▶ [AIM OF THE TASK]: The reply needs the lines from the one containing "(587, 173) = (318, 234): black" through the end of the material, each repeated exactly, and no pictures.

▶ [INPUT DATA]:
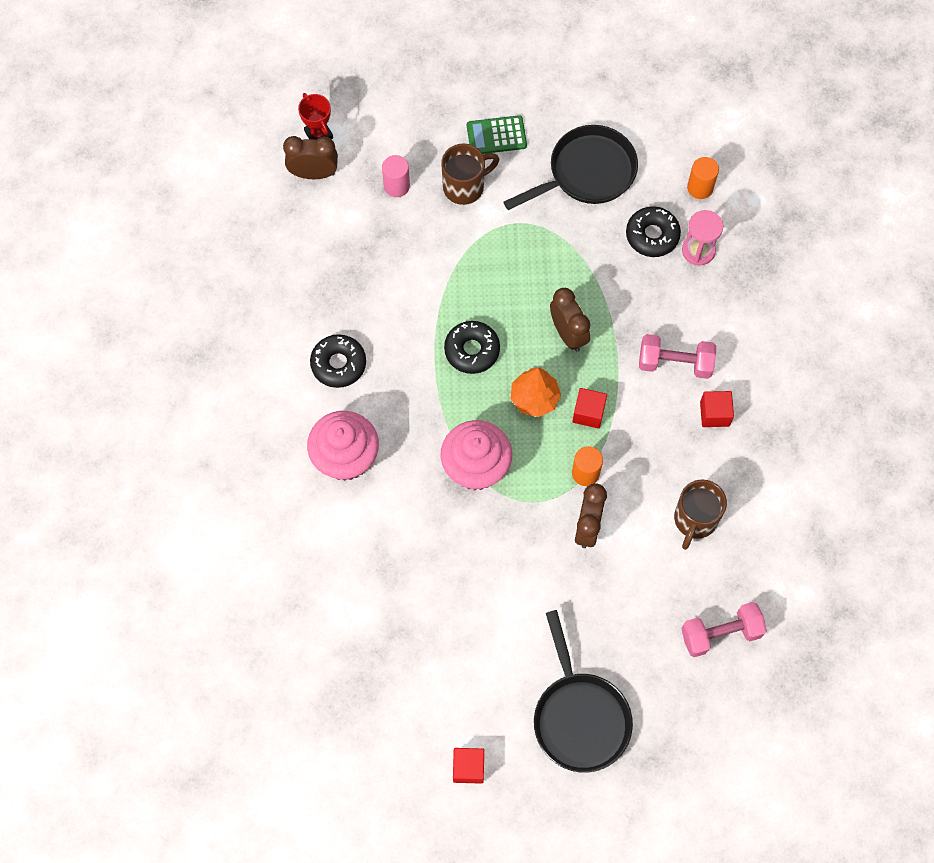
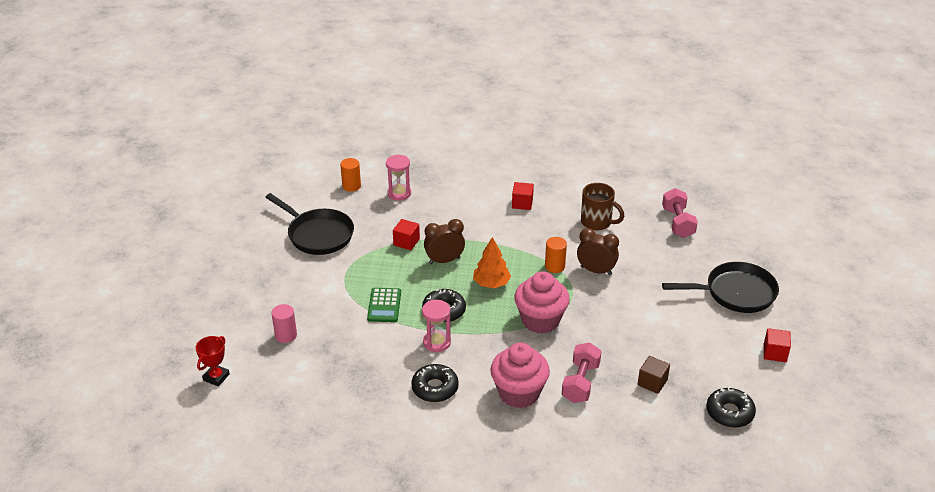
camera: 80 degrees left, 30 degrees down
(314, 173) = (252, 384): brown clock -> none
(318, 134) = (216, 377): red trophy -> red trophy turned 45 degrees counterclockwise
(388, 612) = (652, 382): none -> brown cube
(414, 352) = (437, 342): none -> pink hourglass
(465, 186) = (303, 297): brown mug -> none
(496, 136) = (266, 275): green calculator -> green calculator (384, 305)
(587, 173) = (318, 234): black pan -> black pan turned 150 degrees clockwise
(588, 413) = (509, 259): red cube -> red cube (406, 242)
(652, 235) = (380, 211): black donut -> black donut (729, 413)
(675, 363) = (481, 215): pink dumbbell -> pink dumbbell (580, 382)

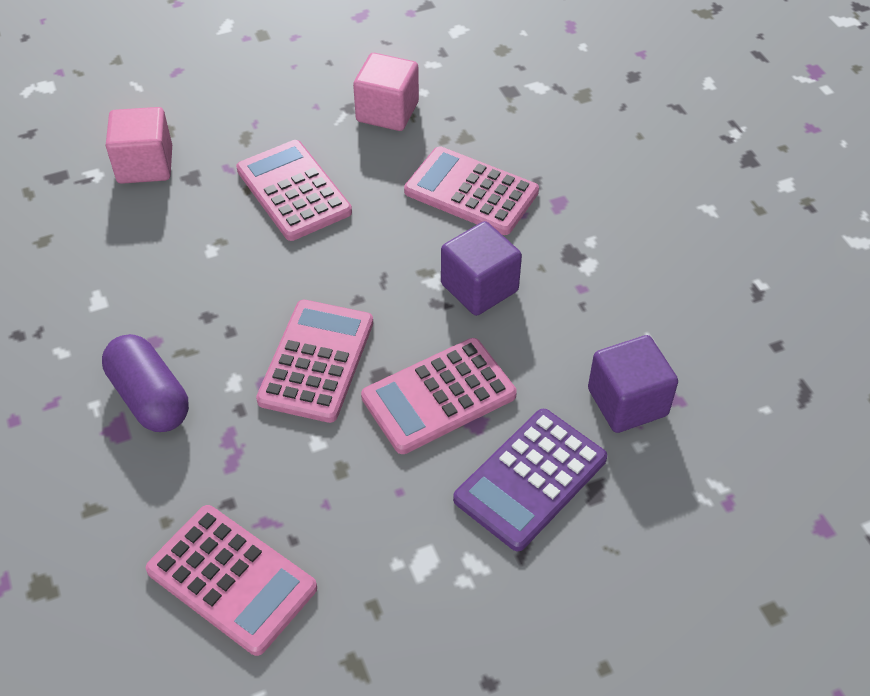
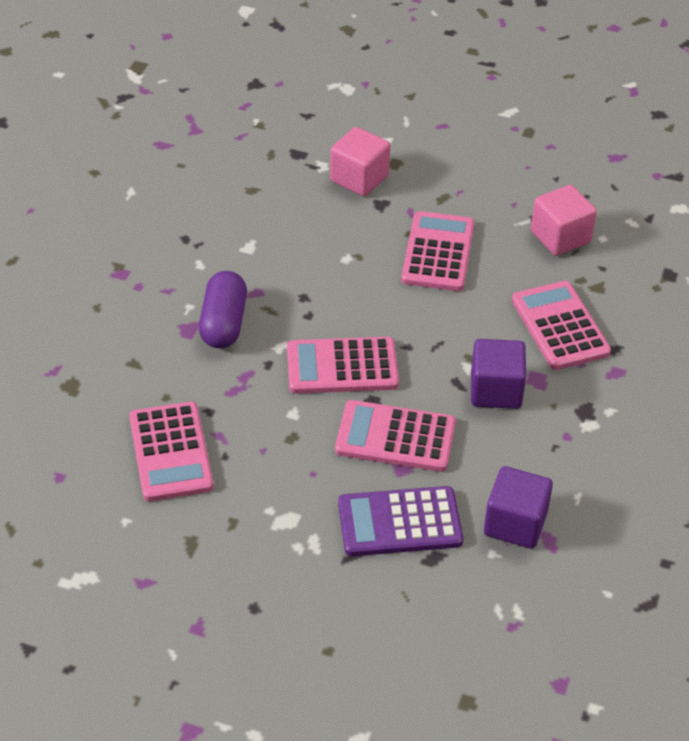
camera: 40 degrees right, 5 degrees down
(316, 361) = (342, 367): pink calculator -> pink calculator turned 150 degrees counterclockwise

▶ [ANSWER SECTION]:
(587, 173) = (318, 234): black pan -> black pan turned 150 degrees clockwise
(588, 413) = (509, 259): red cube -> red cube (406, 242)
(652, 235) = (380, 211): black donut -> black donut (729, 413)
(675, 363) = (481, 215): pink dumbbell -> pink dumbbell (580, 382)

camera: 40 degrees right, 5 degrees down
(316, 361) = (342, 367): pink calculator -> pink calculator turned 150 degrees counterclockwise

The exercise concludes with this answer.